**DIRECTIONS**: Can you put each line of the items below into a numbered list, skipping blank lines and leaving the pictures out?

**DATASET ENTRIES**:
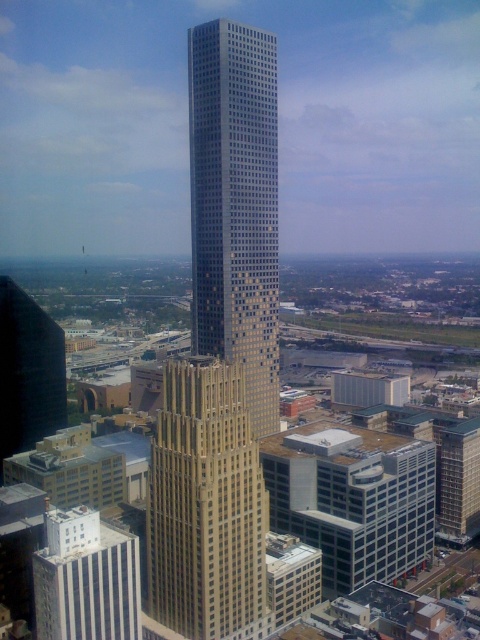
You are standing in the city square and see the beige stone skyscraper at center. There is a point marked at coordinates (205,506). Can you determine if this point is located on the beige stone skyscraper at center?

The point (205,506) is located on the beige stone skyscraper at center, so yes, the point is on the beige stone skyscraper at center.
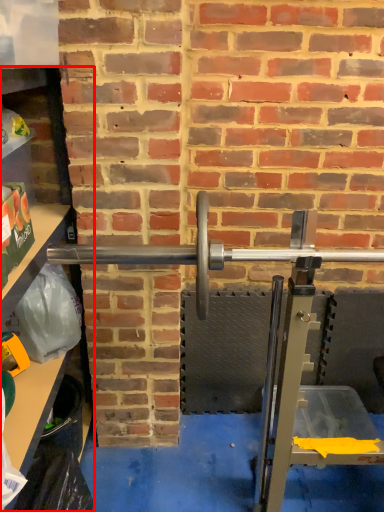
Question: From the image's perspective, where is shelf (annotated by the red box) located relative to barbell?

Choices:
 (A) below
 (B) above

Answer: (A)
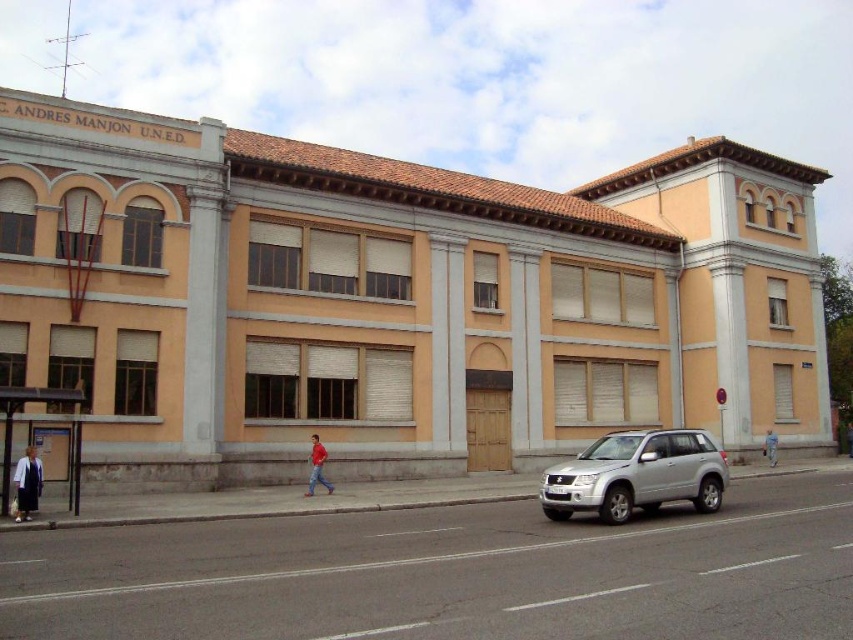
This screenshot has width=853, height=640. What do you see at coordinates (27, 483) in the screenshot?
I see `white fabric coat at lower left` at bounding box center [27, 483].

**SOLUTION**:
1. You are standing in the city square and see the beige stone skyscraper at center. There is a point marked at coordinates (205,506). Can you determine if this point is located on the beige stone skyscraper at center?
2. The point (205,506) is located on the beige stone skyscraper at center, so yes, the point is on the beige stone skyscraper at center.
3. Question: From the image's perspective, where is shelf (annotated by the red box) located relative to barbell?
4. Choices:
5.  (A) below
6.  (B) above
7. Answer: (A)
8. This screenshot has width=853, height=640. What do you see at coordinates (27, 483) in the screenshot?
9. I see `white fabric coat at lower left` at bounding box center [27, 483].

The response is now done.